● Try it: Look through the data below for the string "snow", and copy every line where it turns up.

● Material for this task:

..............................

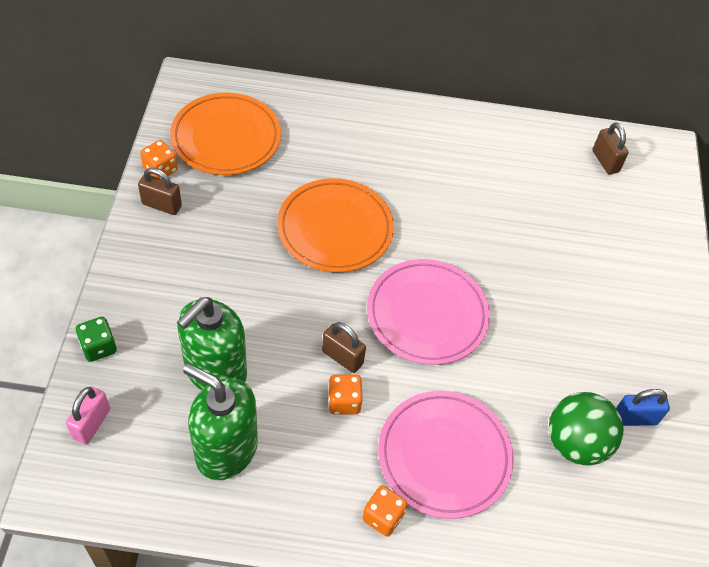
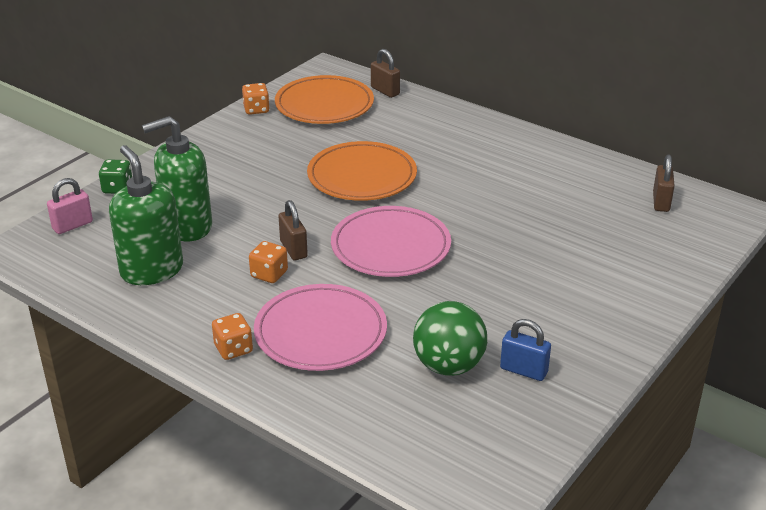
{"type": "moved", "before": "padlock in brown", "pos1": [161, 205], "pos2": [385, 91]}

..............................

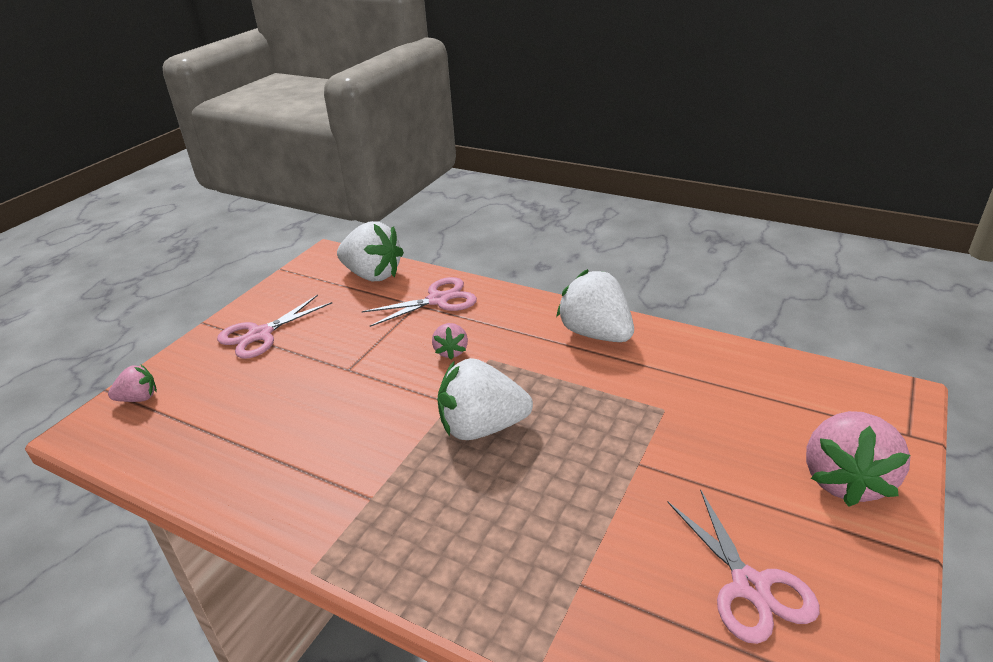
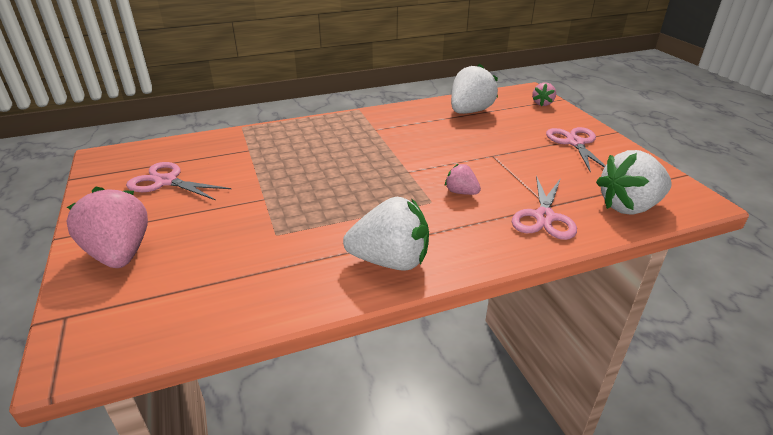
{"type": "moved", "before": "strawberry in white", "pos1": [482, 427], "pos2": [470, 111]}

..............................

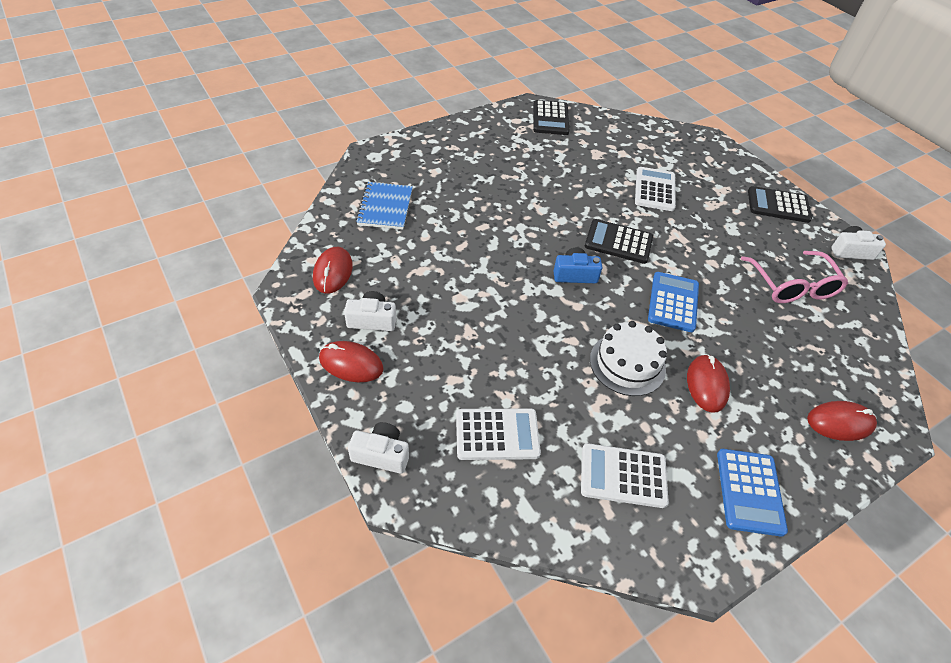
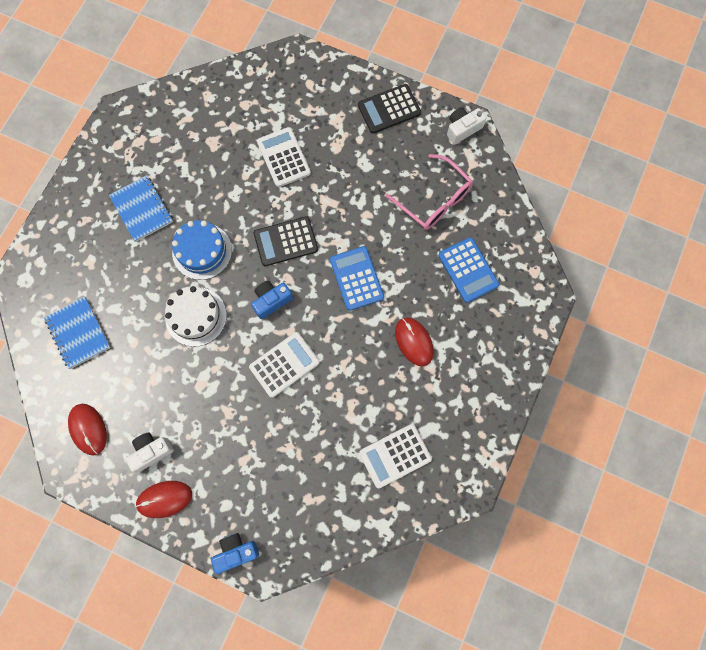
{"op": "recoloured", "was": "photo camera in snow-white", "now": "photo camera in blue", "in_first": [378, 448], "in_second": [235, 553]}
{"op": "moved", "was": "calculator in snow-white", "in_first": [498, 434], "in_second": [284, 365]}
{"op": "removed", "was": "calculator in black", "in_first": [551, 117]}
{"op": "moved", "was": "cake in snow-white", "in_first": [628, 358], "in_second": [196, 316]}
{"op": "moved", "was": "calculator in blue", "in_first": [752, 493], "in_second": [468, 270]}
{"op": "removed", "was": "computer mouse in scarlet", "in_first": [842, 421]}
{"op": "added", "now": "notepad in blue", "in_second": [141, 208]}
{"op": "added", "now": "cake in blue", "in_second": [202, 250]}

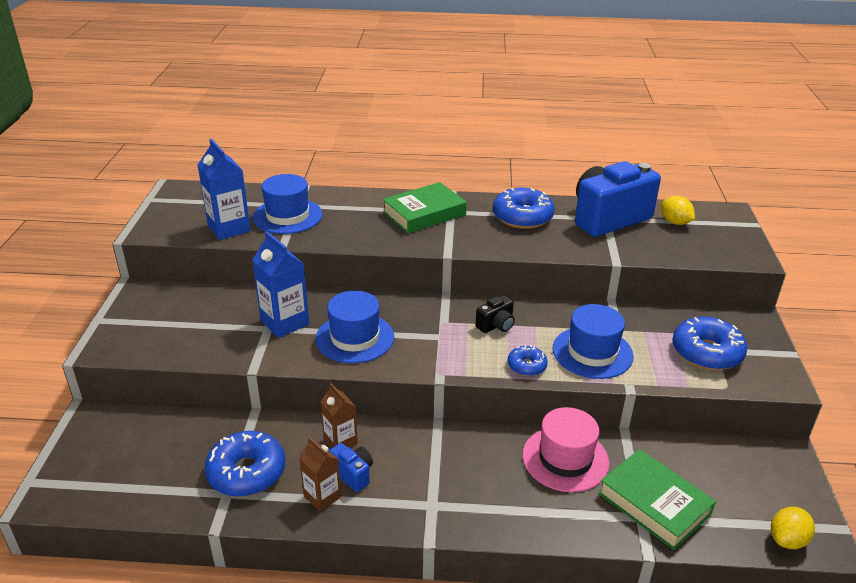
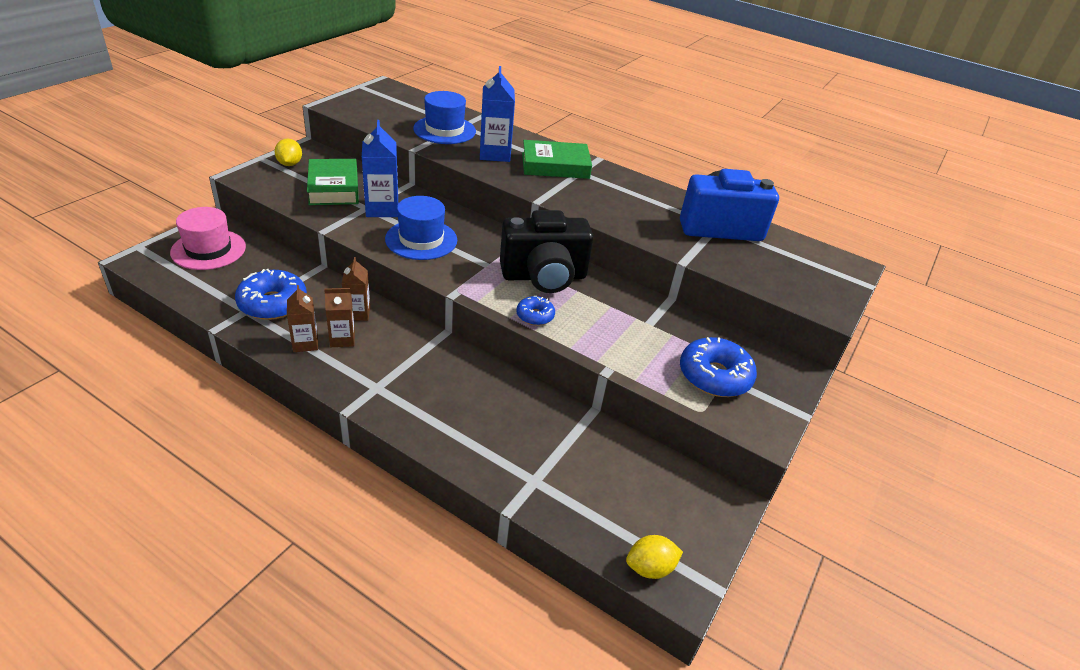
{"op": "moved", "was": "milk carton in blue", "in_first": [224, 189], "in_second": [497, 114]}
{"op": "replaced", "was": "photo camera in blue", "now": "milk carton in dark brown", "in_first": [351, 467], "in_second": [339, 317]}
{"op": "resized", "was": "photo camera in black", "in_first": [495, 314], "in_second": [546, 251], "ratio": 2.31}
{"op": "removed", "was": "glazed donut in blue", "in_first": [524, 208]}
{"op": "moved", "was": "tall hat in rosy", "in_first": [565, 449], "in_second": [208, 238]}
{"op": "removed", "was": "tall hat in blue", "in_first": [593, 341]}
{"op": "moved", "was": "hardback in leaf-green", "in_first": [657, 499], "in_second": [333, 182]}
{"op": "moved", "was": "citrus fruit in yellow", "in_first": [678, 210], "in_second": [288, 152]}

..............................

● Your solution:
{"op": "recoloured", "was": "photo camera in snow-white", "now": "photo camera in blue", "in_first": [378, 448], "in_second": [235, 553]}
{"op": "moved", "was": "calculator in snow-white", "in_first": [498, 434], "in_second": [284, 365]}
{"op": "moved", "was": "cake in snow-white", "in_first": [628, 358], "in_second": [196, 316]}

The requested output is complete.